Dataset excerpts
◇ ◇ ◇ ◇ ◇ ◇ ◇

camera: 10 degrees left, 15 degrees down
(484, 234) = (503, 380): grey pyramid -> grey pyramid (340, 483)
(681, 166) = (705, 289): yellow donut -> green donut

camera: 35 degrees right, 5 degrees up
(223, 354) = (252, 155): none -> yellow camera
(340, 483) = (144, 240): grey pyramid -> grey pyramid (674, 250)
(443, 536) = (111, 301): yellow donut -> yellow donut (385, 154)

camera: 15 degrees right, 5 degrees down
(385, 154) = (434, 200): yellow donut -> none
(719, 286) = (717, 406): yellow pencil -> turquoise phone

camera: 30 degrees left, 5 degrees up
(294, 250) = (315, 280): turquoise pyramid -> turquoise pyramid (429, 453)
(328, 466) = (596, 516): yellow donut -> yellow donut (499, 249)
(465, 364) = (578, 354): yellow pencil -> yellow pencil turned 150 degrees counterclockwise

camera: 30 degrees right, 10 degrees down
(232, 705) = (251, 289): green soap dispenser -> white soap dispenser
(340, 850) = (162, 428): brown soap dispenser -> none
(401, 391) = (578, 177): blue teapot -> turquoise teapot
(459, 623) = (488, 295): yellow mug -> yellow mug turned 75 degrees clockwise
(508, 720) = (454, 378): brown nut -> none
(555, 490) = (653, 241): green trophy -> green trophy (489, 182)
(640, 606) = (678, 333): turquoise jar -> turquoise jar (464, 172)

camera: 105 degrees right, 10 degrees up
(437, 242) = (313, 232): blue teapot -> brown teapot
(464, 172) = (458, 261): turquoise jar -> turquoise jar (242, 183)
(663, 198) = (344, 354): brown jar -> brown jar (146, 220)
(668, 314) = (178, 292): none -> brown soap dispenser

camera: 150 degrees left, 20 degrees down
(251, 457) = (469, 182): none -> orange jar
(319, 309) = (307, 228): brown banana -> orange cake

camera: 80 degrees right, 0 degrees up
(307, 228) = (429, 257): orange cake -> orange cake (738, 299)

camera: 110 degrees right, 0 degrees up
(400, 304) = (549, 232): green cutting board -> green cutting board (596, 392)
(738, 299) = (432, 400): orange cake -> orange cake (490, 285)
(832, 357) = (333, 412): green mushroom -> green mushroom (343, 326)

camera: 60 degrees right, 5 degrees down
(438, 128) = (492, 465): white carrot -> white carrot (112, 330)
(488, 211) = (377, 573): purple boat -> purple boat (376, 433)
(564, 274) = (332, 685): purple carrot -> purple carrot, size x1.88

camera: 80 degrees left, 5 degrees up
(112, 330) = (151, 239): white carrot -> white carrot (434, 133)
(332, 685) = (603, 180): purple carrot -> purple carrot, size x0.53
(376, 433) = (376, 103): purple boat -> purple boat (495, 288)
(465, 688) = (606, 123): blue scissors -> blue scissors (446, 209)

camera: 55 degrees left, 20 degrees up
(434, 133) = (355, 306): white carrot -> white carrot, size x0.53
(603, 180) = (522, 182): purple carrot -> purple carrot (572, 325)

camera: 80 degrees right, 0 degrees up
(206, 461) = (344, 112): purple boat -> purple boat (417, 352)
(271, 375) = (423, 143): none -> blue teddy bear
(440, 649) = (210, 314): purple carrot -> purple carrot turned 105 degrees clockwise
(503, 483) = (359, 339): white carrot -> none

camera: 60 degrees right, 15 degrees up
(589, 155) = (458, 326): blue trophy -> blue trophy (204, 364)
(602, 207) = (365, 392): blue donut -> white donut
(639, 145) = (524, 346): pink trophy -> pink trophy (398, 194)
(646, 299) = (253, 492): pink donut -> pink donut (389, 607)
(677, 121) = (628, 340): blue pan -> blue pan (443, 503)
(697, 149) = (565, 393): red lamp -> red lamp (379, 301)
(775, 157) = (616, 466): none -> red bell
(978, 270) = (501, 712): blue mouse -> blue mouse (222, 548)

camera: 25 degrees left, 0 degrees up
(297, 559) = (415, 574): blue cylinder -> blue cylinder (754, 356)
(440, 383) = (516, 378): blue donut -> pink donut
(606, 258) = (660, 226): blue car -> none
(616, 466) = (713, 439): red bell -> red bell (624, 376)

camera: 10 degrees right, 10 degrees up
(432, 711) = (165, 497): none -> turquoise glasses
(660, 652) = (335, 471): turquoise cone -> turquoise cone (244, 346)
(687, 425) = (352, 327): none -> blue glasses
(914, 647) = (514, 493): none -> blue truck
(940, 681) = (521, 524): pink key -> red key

◇ ◇ ◇ ◇ ◇ ◇ ◇

_DIRECTIVE_:
Would you give the number of lines of the data that include the string "orange"? Nothing else is wanted.

_RESPONSE TO THE TASK_:
4